(Object matching data)
++++

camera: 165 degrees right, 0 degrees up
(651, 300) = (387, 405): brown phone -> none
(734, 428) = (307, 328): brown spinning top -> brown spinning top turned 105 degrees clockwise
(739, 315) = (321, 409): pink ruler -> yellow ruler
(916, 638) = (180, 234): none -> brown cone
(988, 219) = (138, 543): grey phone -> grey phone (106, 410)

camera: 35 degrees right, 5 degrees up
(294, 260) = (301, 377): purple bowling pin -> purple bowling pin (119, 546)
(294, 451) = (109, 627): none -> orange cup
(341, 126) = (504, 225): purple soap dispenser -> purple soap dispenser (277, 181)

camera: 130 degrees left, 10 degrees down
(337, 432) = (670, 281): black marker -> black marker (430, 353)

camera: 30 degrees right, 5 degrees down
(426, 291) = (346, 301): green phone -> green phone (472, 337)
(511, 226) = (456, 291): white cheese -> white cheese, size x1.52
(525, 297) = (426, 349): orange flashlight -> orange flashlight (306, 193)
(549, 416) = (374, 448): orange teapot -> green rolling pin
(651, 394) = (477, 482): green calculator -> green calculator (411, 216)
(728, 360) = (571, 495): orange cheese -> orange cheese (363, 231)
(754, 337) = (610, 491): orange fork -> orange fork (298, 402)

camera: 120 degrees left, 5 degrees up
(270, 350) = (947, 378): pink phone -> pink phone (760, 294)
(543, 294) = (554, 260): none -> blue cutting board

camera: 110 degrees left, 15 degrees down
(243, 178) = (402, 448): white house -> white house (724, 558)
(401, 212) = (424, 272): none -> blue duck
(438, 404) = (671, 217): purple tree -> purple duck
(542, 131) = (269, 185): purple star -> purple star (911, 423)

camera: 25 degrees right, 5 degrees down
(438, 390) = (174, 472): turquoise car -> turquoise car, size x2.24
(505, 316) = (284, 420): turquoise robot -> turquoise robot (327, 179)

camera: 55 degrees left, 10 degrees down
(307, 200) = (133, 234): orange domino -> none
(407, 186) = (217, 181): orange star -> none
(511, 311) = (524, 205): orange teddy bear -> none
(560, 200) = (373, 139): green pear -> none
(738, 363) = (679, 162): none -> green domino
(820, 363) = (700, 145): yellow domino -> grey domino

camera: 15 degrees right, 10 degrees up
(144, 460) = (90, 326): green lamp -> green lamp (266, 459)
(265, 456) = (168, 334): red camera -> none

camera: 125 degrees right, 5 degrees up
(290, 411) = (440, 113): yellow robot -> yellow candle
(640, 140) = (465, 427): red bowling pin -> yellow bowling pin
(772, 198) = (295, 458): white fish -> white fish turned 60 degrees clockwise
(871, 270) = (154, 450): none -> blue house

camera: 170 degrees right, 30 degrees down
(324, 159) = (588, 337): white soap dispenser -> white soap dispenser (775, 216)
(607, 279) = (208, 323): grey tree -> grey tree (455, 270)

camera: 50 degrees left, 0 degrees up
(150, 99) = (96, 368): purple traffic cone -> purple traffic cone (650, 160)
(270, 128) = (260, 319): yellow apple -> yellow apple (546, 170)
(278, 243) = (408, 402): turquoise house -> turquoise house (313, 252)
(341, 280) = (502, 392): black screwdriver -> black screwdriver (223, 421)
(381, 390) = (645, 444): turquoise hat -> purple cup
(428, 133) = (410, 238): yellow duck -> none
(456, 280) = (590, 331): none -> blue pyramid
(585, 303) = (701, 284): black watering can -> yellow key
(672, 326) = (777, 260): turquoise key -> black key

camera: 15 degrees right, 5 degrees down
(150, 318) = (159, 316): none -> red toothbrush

++++

* **Exercise requirements**:
Please transcribe exactly the lines above from the line that has "(607, 279) = (208, 323): grey" up to and including the line that has "(278, 243) = (408, 402): turquoise"; no other line belongs in the answer.

* **Output below**:
(607, 279) = (208, 323): grey tree -> grey tree (455, 270)

camera: 50 degrees left, 0 degrees up
(150, 99) = (96, 368): purple traffic cone -> purple traffic cone (650, 160)
(270, 128) = (260, 319): yellow apple -> yellow apple (546, 170)
(278, 243) = (408, 402): turquoise house -> turquoise house (313, 252)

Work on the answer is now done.